━━━━━ STORED DATA ━━━━━
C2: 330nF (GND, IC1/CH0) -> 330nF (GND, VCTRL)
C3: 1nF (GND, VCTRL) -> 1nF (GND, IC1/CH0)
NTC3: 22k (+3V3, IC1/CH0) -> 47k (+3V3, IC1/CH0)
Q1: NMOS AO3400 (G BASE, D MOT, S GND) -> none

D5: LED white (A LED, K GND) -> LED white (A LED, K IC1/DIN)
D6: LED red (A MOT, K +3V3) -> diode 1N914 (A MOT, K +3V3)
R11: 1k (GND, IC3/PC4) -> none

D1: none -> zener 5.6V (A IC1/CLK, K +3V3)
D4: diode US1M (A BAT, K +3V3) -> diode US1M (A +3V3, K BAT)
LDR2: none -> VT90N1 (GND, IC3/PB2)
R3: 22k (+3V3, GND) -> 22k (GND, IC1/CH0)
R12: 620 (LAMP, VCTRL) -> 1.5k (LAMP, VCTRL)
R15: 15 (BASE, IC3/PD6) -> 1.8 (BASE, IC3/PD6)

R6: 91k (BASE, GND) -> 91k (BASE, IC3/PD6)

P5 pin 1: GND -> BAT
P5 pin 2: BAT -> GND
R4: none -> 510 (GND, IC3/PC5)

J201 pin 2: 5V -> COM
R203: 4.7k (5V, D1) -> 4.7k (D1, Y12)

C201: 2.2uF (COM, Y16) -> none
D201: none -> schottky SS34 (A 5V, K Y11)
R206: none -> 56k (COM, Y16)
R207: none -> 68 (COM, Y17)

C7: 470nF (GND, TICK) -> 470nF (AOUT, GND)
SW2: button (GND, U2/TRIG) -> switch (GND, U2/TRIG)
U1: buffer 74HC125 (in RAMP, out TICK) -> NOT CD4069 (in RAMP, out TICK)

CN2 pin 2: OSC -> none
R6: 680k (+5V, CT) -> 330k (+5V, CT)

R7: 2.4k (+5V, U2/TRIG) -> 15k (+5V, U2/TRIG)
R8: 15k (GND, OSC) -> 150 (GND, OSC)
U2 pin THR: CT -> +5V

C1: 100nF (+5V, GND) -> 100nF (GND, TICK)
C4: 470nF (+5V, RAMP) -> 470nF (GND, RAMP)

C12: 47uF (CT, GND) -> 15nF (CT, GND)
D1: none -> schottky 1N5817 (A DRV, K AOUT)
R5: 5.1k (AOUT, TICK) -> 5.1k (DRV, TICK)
━━━━━
(TASK BRIEF) Write out the data a second time, exactly the same.

(RESPONSE AREA)
C2: 330nF (GND, IC1/CH0) -> 330nF (GND, VCTRL)
C3: 1nF (GND, VCTRL) -> 1nF (GND, IC1/CH0)
NTC3: 22k (+3V3, IC1/CH0) -> 47k (+3V3, IC1/CH0)
Q1: NMOS AO3400 (G BASE, D MOT, S GND) -> none

D5: LED white (A LED, K GND) -> LED white (A LED, K IC1/DIN)
D6: LED red (A MOT, K +3V3) -> diode 1N914 (A MOT, K +3V3)
R11: 1k (GND, IC3/PC4) -> none

D1: none -> zener 5.6V (A IC1/CLK, K +3V3)
D4: diode US1M (A BAT, K +3V3) -> diode US1M (A +3V3, K BAT)
LDR2: none -> VT90N1 (GND, IC3/PB2)
R3: 22k (+3V3, GND) -> 22k (GND, IC1/CH0)
R12: 620 (LAMP, VCTRL) -> 1.5k (LAMP, VCTRL)
R15: 15 (BASE, IC3/PD6) -> 1.8 (BASE, IC3/PD6)

R6: 91k (BASE, GND) -> 91k (BASE, IC3/PD6)

P5 pin 1: GND -> BAT
P5 pin 2: BAT -> GND
R4: none -> 510 (GND, IC3/PC5)

J201 pin 2: 5V -> COM
R203: 4.7k (5V, D1) -> 4.7k (D1, Y12)

C201: 2.2uF (COM, Y16) -> none
D201: none -> schottky SS34 (A 5V, K Y11)
R206: none -> 56k (COM, Y16)
R207: none -> 68 (COM, Y17)

C7: 470nF (GND, TICK) -> 470nF (AOUT, GND)
SW2: button (GND, U2/TRIG) -> switch (GND, U2/TRIG)
U1: buffer 74HC125 (in RAMP, out TICK) -> NOT CD4069 (in RAMP, out TICK)

CN2 pin 2: OSC -> none
R6: 680k (+5V, CT) -> 330k (+5V, CT)

R7: 2.4k (+5V, U2/TRIG) -> 15k (+5V, U2/TRIG)
R8: 15k (GND, OSC) -> 150 (GND, OSC)
U2 pin THR: CT -> +5V

C1: 100nF (+5V, GND) -> 100nF (GND, TICK)
C4: 470nF (+5V, RAMP) -> 470nF (GND, RAMP)

C12: 47uF (CT, GND) -> 15nF (CT, GND)
D1: none -> schottky 1N5817 (A DRV, K AOUT)
R5: 5.1k (AOUT, TICK) -> 5.1k (DRV, TICK)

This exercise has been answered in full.